**Short exercise**
Render the entries as a JSON list of strings, one string per line with blank lines omitted, starting at the line that contains "You are at the" and ending after the line that contains "The denim jacket at upper left is".

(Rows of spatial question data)
* * *

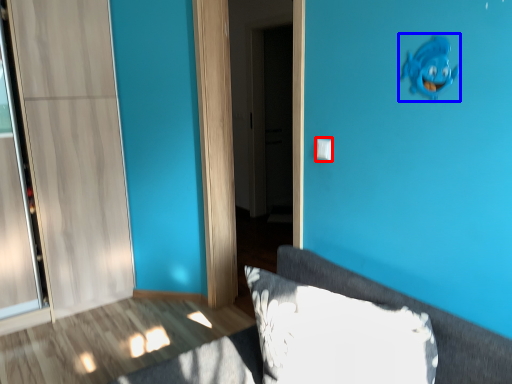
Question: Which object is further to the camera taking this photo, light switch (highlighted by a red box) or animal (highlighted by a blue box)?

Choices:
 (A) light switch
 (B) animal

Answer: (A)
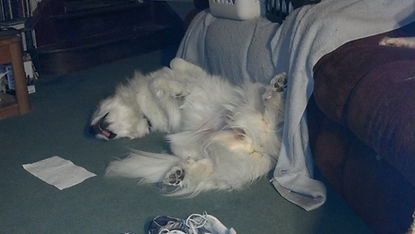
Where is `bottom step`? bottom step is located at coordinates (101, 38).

* * *

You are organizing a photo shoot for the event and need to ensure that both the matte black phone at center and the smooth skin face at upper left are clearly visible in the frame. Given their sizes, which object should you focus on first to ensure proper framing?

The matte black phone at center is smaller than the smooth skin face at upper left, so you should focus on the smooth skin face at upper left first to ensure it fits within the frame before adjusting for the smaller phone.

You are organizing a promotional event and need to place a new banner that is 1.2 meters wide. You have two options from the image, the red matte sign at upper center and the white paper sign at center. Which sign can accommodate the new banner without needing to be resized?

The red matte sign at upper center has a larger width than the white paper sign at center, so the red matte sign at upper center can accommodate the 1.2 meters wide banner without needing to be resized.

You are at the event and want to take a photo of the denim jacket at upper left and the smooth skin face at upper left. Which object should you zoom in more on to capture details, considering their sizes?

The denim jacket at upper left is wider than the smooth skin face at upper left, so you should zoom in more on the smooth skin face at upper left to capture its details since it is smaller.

* * *

**Exercise output**
[
  "You are at the event and want to take a photo of the denim jacket at upper left and the smooth skin face at upper left. Which object should you zoom in more on to capture details, considering their sizes?",
  "The denim jacket at upper left is wider than the smooth skin face at upper left, so you should zoom in more on the smooth skin face at upper left to capture its details since it is smaller."
]